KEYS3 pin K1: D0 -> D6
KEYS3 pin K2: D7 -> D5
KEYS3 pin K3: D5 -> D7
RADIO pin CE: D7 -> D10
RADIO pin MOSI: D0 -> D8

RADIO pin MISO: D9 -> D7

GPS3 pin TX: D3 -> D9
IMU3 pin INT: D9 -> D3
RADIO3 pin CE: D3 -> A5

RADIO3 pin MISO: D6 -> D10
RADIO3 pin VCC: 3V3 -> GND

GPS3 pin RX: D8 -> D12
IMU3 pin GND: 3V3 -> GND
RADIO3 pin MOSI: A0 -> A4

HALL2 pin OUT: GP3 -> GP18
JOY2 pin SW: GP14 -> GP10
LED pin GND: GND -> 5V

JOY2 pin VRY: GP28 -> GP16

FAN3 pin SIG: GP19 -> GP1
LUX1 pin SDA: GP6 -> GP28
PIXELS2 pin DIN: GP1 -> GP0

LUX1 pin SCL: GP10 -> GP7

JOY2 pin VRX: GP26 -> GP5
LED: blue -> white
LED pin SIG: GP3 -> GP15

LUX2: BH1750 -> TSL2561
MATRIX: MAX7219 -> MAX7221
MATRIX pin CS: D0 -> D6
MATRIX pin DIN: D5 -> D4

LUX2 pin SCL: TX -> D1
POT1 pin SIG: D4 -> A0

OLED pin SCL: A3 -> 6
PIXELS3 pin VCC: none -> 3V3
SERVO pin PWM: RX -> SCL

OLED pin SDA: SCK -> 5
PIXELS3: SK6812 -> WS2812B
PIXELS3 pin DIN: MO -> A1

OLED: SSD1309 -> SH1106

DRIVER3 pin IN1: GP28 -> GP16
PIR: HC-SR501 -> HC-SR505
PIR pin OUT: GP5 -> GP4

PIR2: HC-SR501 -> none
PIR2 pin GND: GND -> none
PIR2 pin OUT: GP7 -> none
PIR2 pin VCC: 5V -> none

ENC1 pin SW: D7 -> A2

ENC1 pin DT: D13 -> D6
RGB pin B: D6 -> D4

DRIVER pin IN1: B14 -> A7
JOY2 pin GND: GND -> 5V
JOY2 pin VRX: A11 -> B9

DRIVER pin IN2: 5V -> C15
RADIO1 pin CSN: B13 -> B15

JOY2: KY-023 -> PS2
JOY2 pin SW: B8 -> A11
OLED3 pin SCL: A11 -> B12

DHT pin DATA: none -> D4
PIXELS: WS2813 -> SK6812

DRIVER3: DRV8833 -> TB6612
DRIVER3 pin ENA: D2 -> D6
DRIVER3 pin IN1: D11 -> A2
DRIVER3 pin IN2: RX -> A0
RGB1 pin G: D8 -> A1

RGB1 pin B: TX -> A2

* [Work to be completed]: The string "MATRIX" may appear on lines of the data above; give the number of those lines and nothing more.

* [Output for this task]: 3